Dataset records —
___

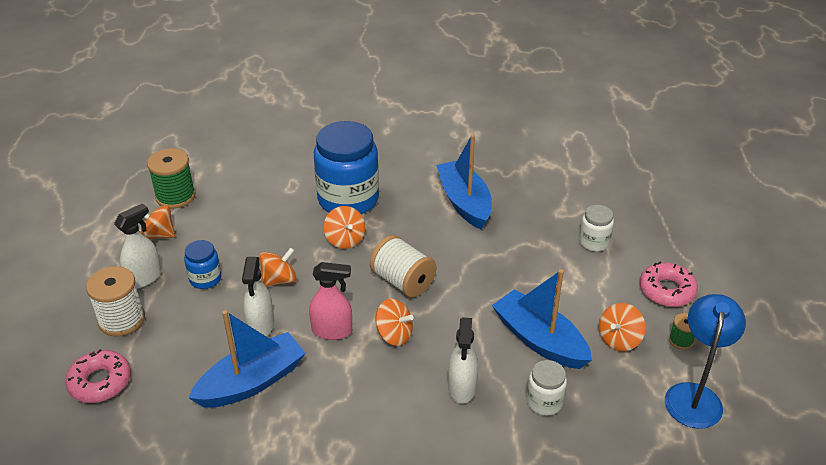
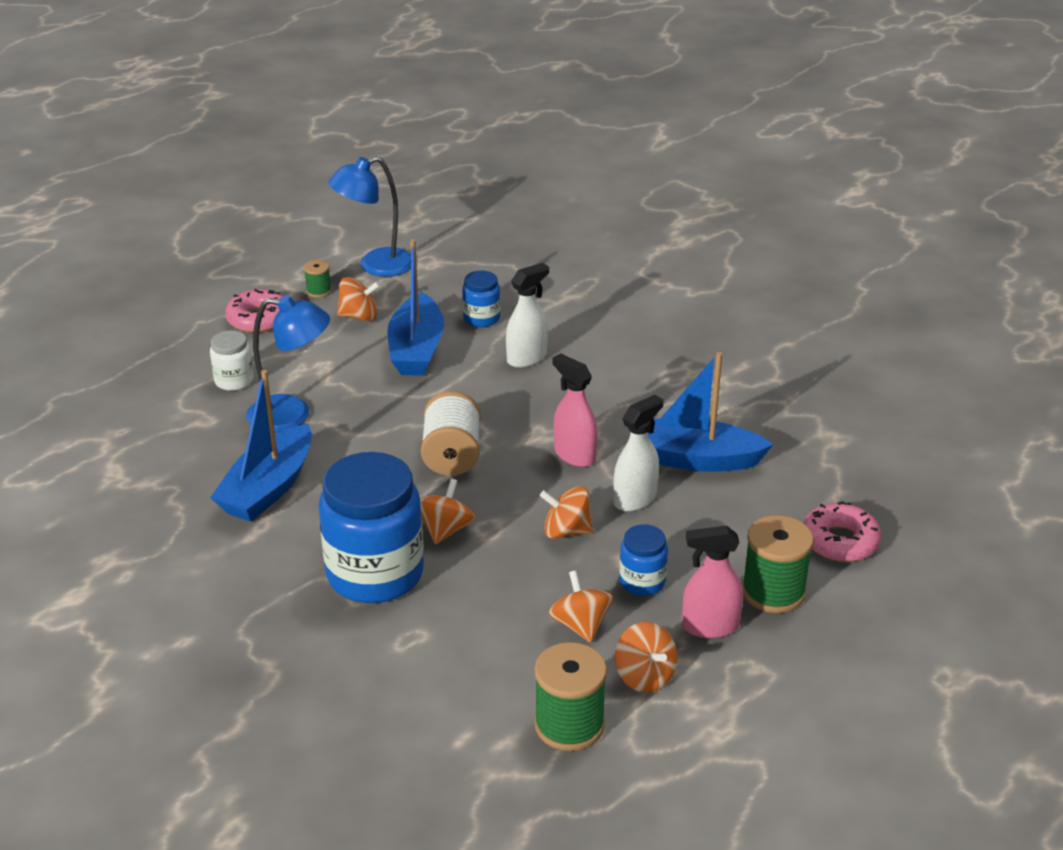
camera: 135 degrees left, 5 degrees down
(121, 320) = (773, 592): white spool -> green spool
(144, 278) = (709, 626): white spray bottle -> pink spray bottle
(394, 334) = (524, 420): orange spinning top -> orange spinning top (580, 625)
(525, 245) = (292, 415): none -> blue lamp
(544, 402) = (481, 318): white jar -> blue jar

___

Problem to solve — Counting only lines that contain the word "white", state how many appear in the entries, and add nothing.

Result for this exercise — 3